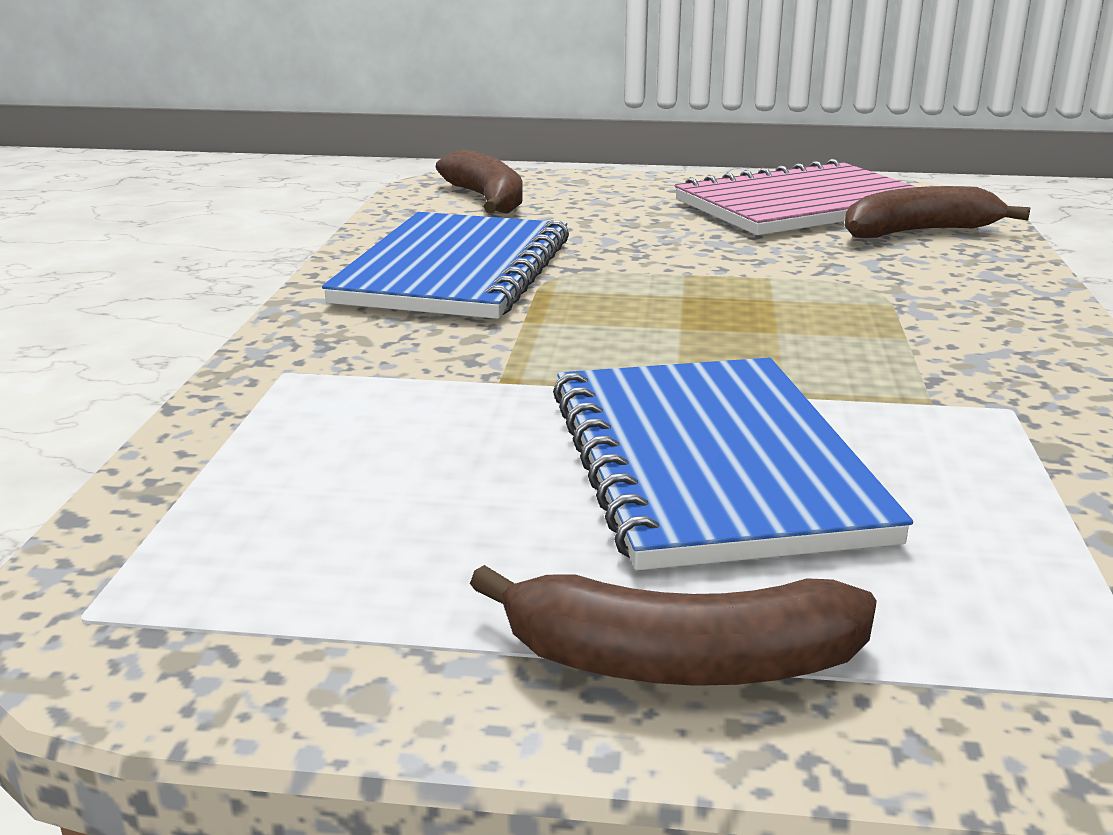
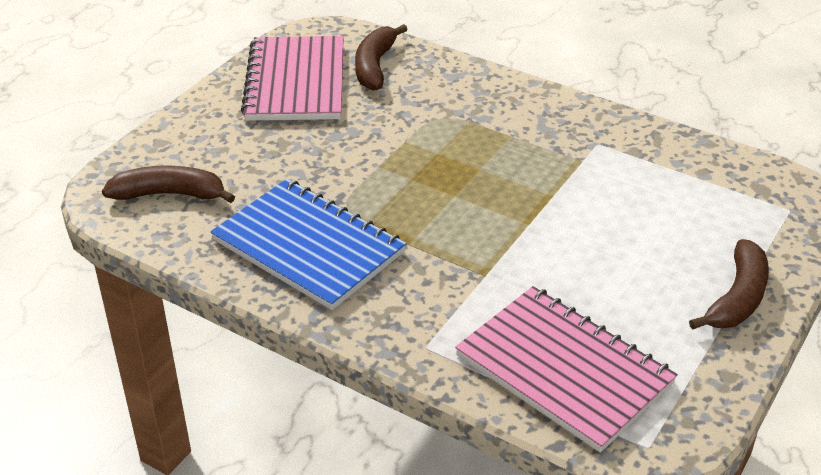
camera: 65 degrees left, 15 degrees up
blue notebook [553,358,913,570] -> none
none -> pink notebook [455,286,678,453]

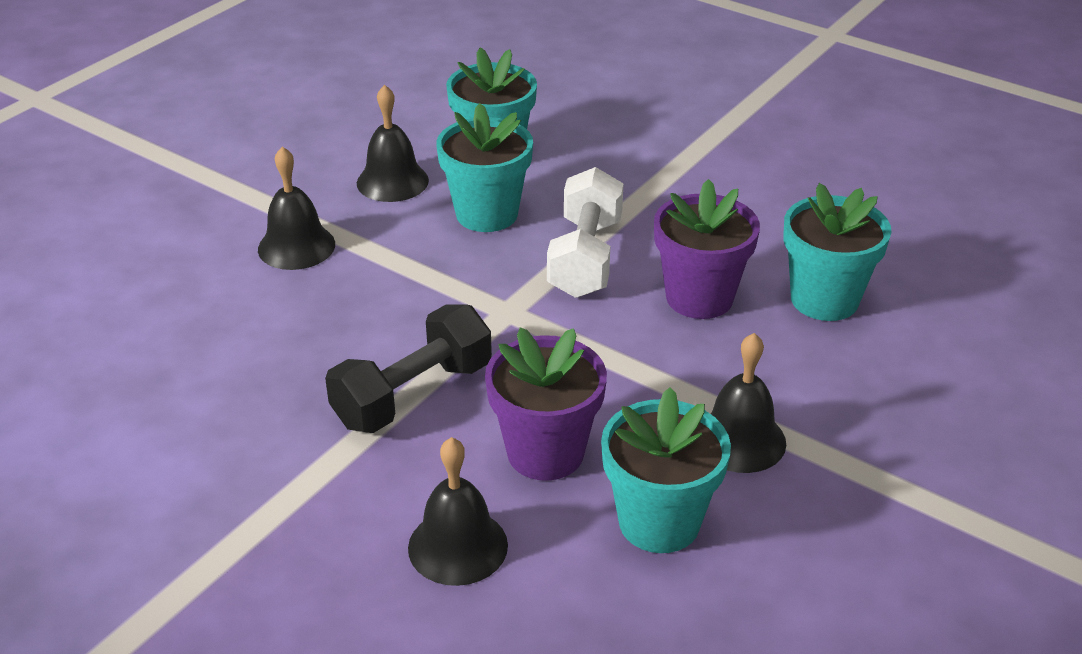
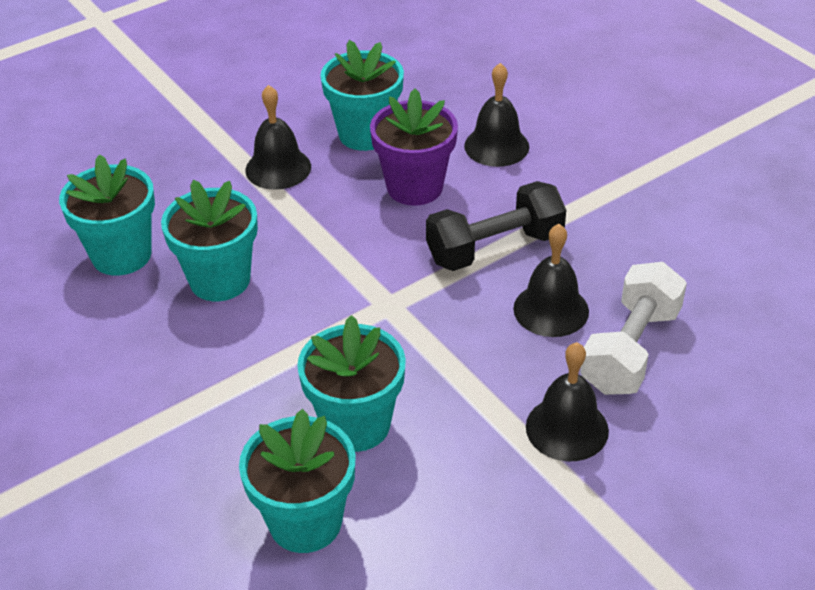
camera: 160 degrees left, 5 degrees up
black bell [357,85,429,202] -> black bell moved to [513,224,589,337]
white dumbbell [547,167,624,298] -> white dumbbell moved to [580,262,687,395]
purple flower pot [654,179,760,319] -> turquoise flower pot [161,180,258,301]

> [What needs to be done]: Everything in the records above must be restated verbatim, save for the pictures.

> [Final answer]:
camera: 65 degrees left, 15 degrees up
blue notebook [553,358,913,570] -> none
none -> pink notebook [455,286,678,453]

camera: 160 degrees left, 5 degrees up
black bell [357,85,429,202] -> black bell moved to [513,224,589,337]
white dumbbell [547,167,624,298] -> white dumbbell moved to [580,262,687,395]
purple flower pot [654,179,760,319] -> turquoise flower pot [161,180,258,301]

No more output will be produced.